DATA LISTING START

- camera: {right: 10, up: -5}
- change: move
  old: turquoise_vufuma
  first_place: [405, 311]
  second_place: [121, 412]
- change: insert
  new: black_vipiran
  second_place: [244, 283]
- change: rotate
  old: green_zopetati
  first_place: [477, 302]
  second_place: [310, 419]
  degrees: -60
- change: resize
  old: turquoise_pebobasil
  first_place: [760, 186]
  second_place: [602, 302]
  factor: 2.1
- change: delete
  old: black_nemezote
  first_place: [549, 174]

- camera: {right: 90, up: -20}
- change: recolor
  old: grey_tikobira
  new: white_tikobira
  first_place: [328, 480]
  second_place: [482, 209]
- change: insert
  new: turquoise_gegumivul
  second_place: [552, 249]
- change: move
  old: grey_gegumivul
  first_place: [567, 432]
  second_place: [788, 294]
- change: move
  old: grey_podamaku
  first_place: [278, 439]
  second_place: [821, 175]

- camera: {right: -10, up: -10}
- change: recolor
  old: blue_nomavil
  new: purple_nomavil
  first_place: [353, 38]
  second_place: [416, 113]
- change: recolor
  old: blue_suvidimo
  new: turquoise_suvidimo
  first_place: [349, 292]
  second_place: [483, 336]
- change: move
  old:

DATA LISTING END

WHAT THIS TASK INVOLVES ▸ This exercise requires the entries above to be restated exactly.

ANSWER FOR THIS EXERCISE ▸
- camera: {right: 10, up: -5}
- change: move
  old: turquoise_vufuma
  first_place: [405, 311]
  second_place: [121, 412]
- change: insert
  new: black_vipiran
  second_place: [244, 283]
- change: rotate
  old: green_zopetati
  first_place: [477, 302]
  second_place: [310, 419]
  degrees: -60
- change: resize
  old: turquoise_pebobasil
  first_place: [760, 186]
  second_place: [602, 302]
  factor: 2.1
- change: delete
  old: black_nemezote
  first_place: [549, 174]

- camera: {right: 90, up: -20}
- change: recolor
  old: grey_tikobira
  new: white_tikobira
  first_place: [328, 480]
  second_place: [482, 209]
- change: insert
  new: turquoise_gegumivul
  second_place: [552, 249]
- change: move
  old: grey_gegumivul
  first_place: [567, 432]
  second_place: [788, 294]
- change: move
  old: grey_podamaku
  first_place: [278, 439]
  second_place: [821, 175]

- camera: {right: -10, up: -10}
- change: recolor
  old: blue_nomavil
  new: purple_nomavil
  first_place: [353, 38]
  second_place: [416, 113]
- change: recolor
  old: blue_suvidimo
  new: turquoise_suvidimo
  first_place: [349, 292]
  second_place: [483, 336]
- change: move
  old:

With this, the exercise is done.